** Opening DATASET SECTION block **
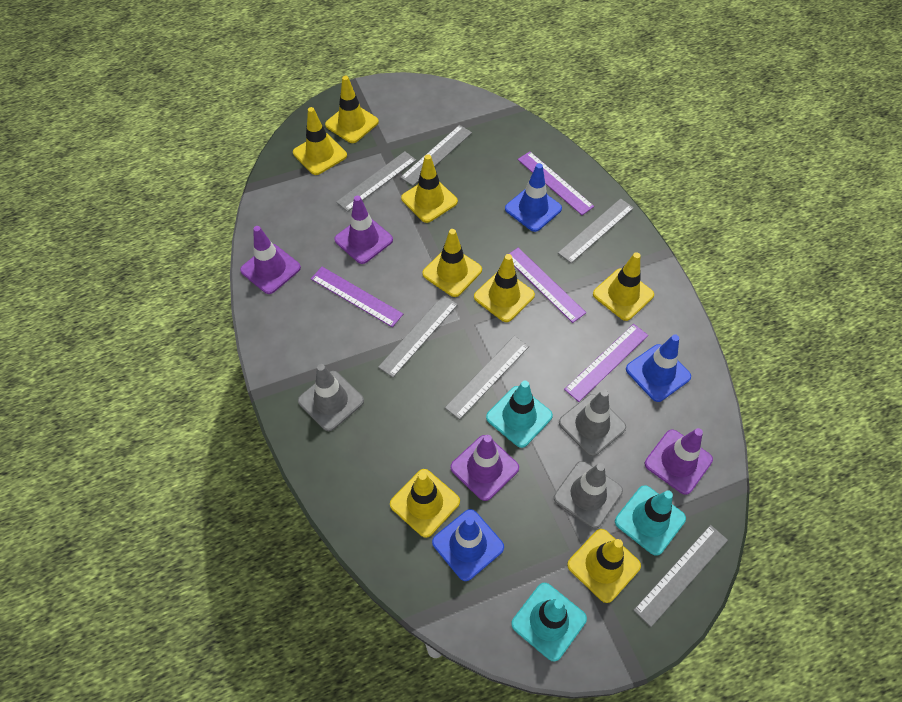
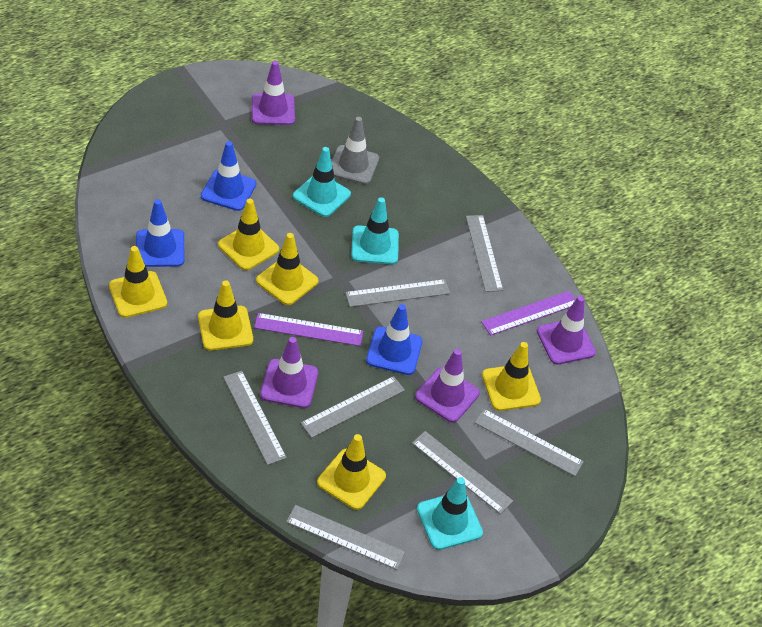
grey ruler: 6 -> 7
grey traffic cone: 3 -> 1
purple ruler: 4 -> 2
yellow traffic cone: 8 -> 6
** Closing DATASET SECTION block **
_TASK DETAILS_
Print the material again, unchanged, without its pictures.

_OUTPUT_
grey ruler: 6 -> 7
grey traffic cone: 3 -> 1
purple ruler: 4 -> 2
yellow traffic cone: 8 -> 6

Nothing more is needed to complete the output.